A word-for-word copy of the entries is the goal; leave out the pictures.

◆ Input records
· · · · · · ·
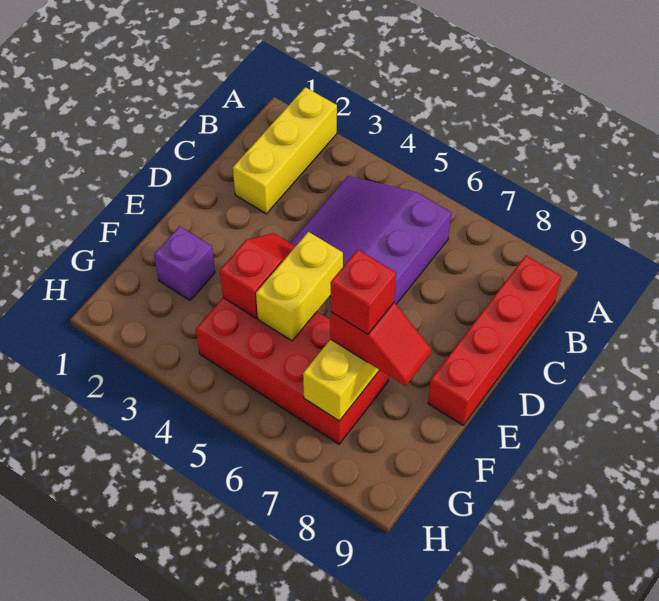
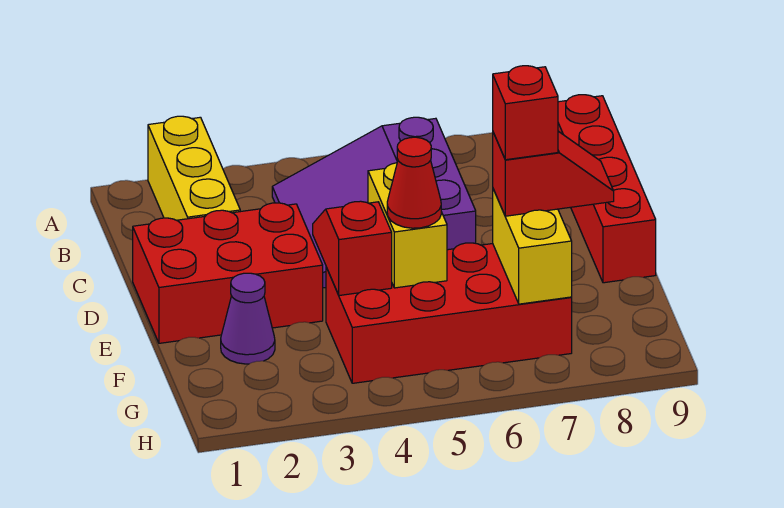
none -> red brick D1:E3 level 1
purple brick F2 level 1 -> purple cone F2 level 1
none -> red cone F5 level 3

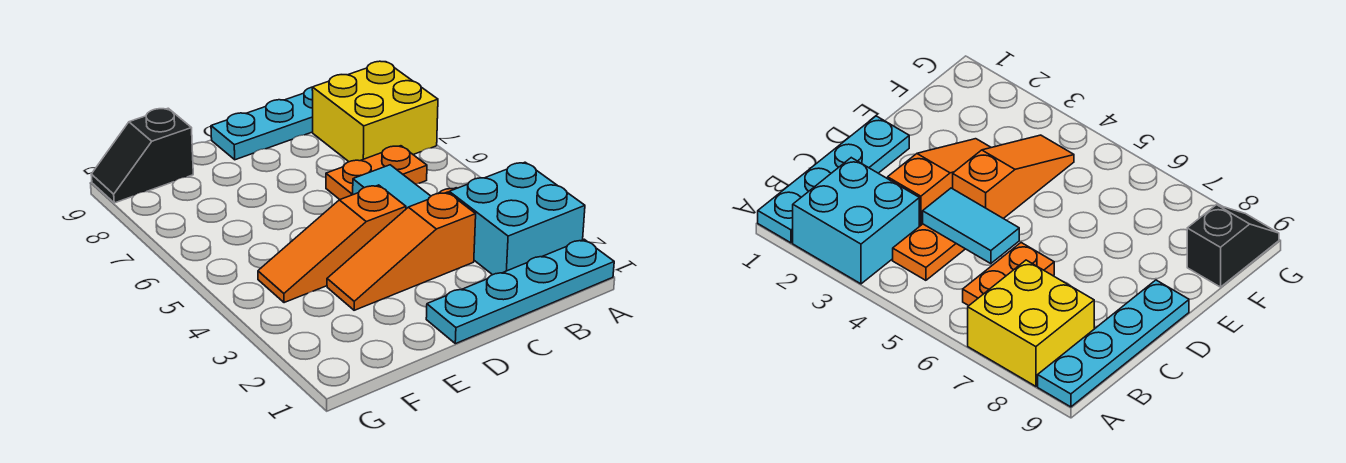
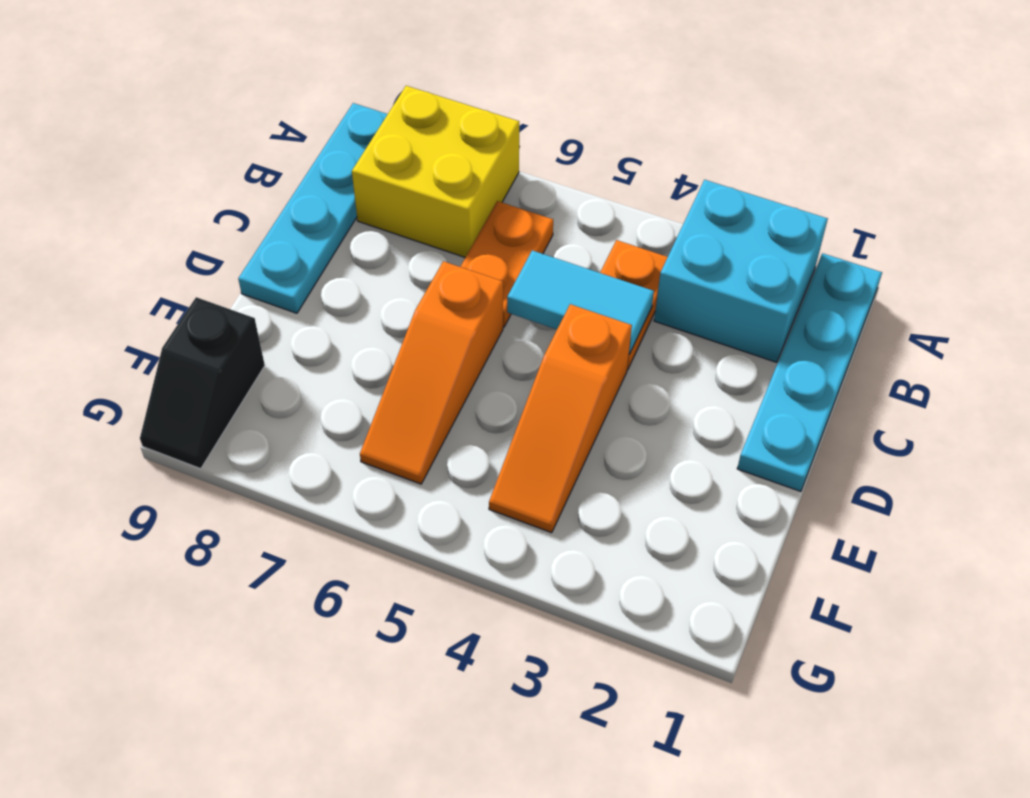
orange slope C3:E3 level 1 top C -> orange slope D6:F6 level 1 top D

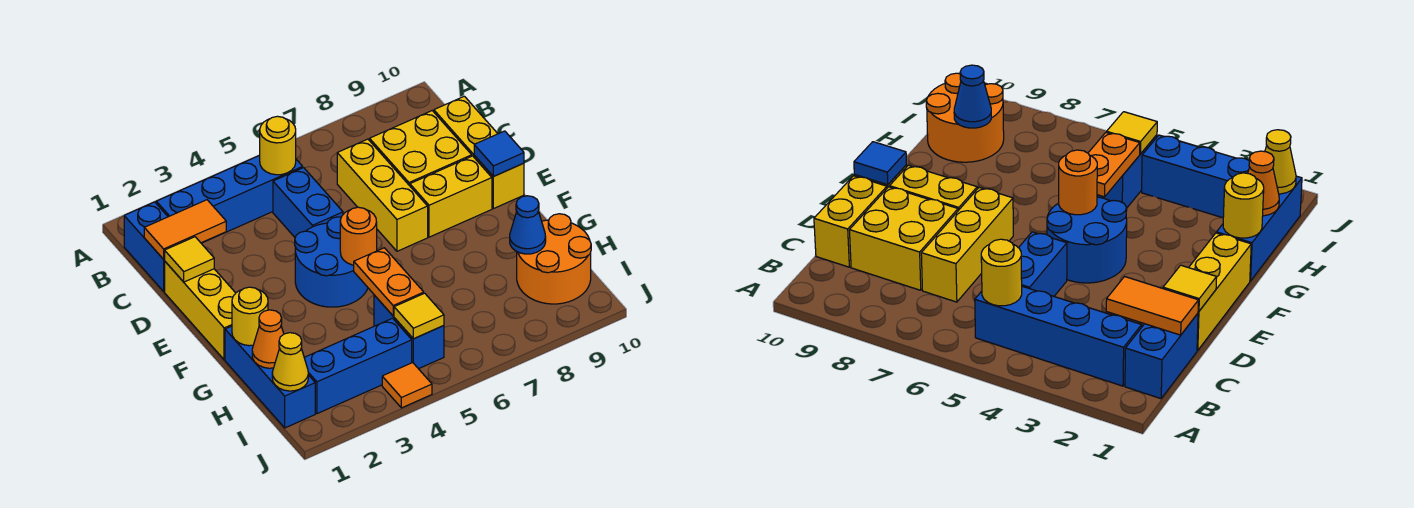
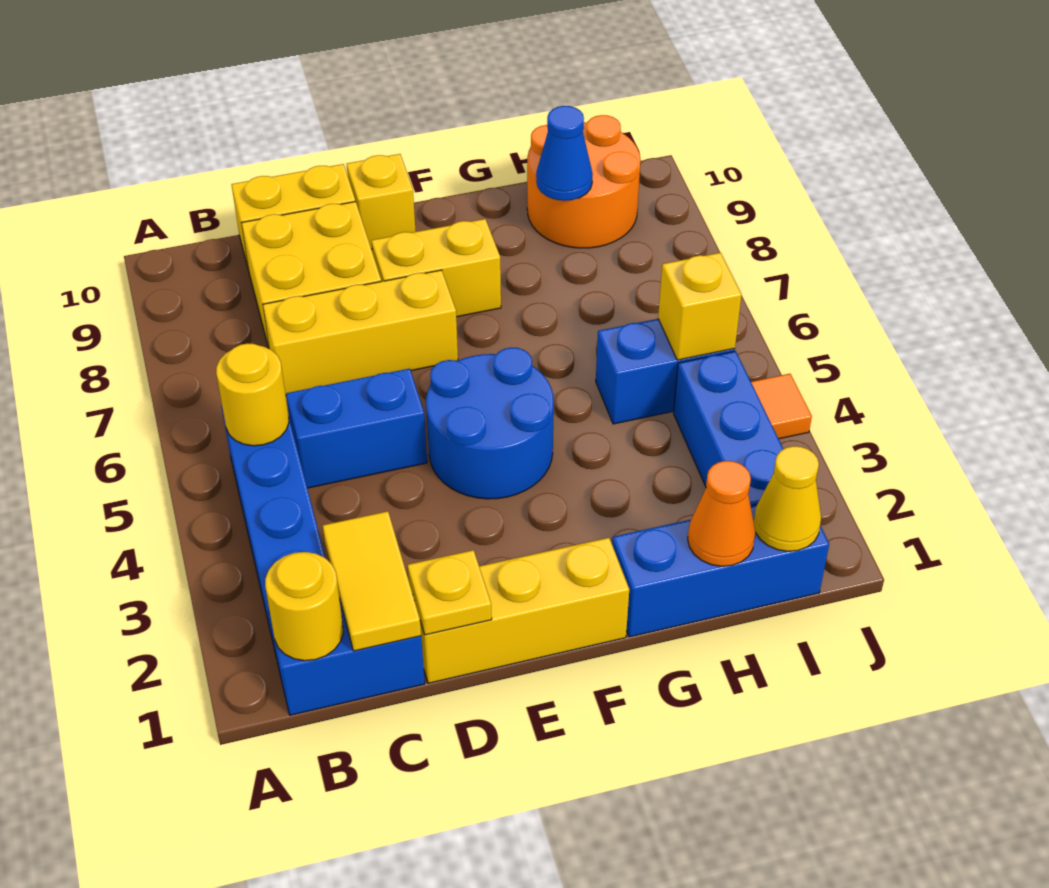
orange tile C1:C2 level 2 -> yellow tile C1:C2 level 2
yellow tile D1 level 2 -> yellow plate D1 level 2
yellow brick E8:E9 level 1 -> yellow brick E8:F8 level 1
blue tile E10 level 2 -> none
orange round brick F5 level 2 -> none
yellow round brick G1 level 2 -> yellow round brick B1 level 2
orange plate G5:H5 level 2 -> none
yellow tile I5 level 2 -> yellow brick I5 level 2

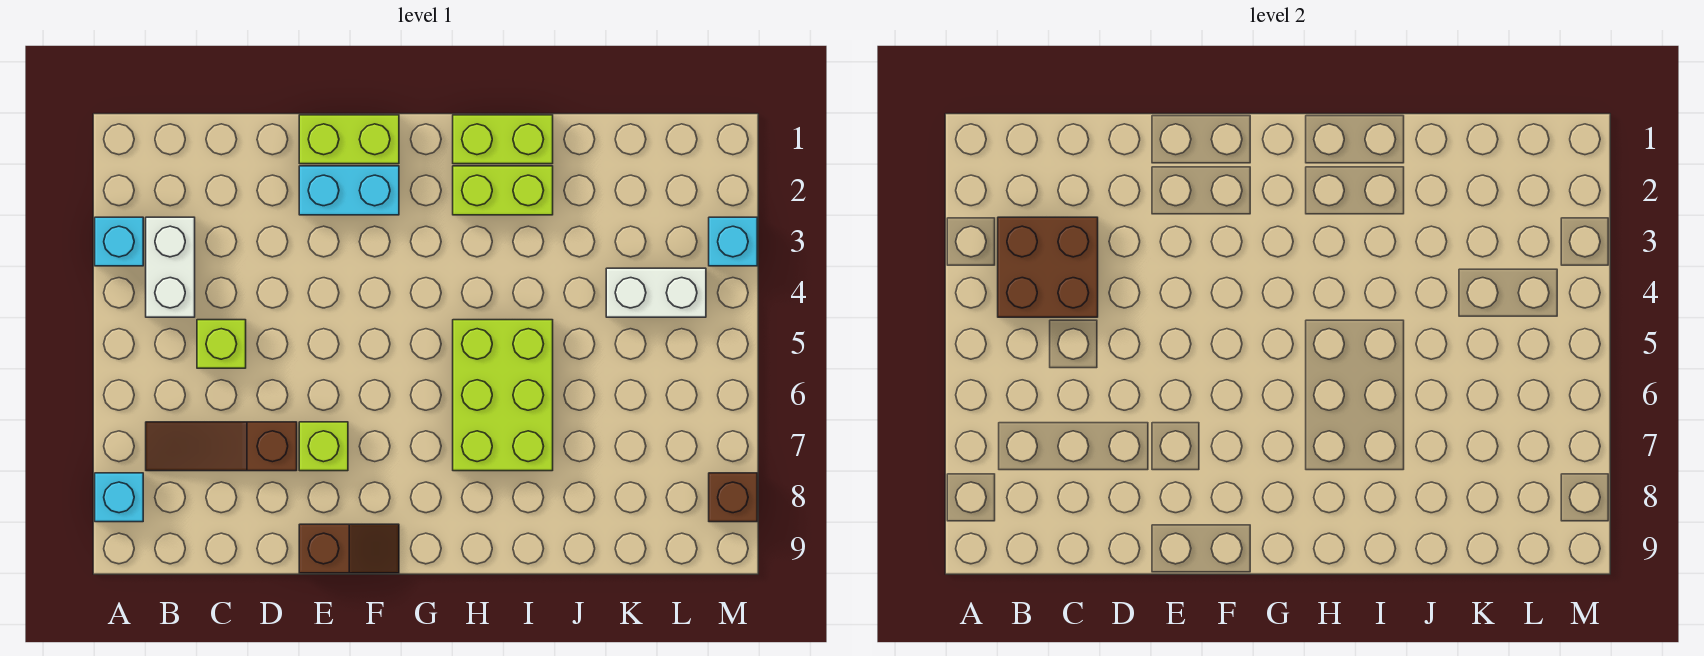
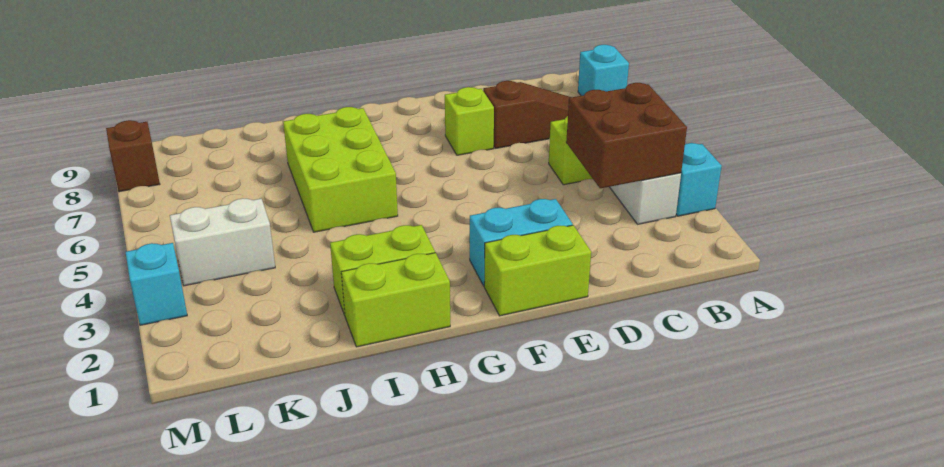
brown slope E9:F9 level 1 top E -> none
· · · · · · ·
◆ Problem solution
none -> red brick D1:E3 level 1
purple brick F2 level 1 -> purple cone F2 level 1
none -> red cone F5 level 3

orange slope C3:E3 level 1 top C -> orange slope D6:F6 level 1 top D

orange tile C1:C2 level 2 -> yellow tile C1:C2 level 2
yellow tile D1 level 2 -> yellow plate D1 level 2
yellow brick E8:E9 level 1 -> yellow brick E8:F8 level 1
blue tile E10 level 2 -> none
orange round brick F5 level 2 -> none
yellow round brick G1 level 2 -> yellow round brick B1 level 2
orange plate G5:H5 level 2 -> none
yellow tile I5 level 2 -> yellow brick I5 level 2

brown slope E9:F9 level 1 top E -> none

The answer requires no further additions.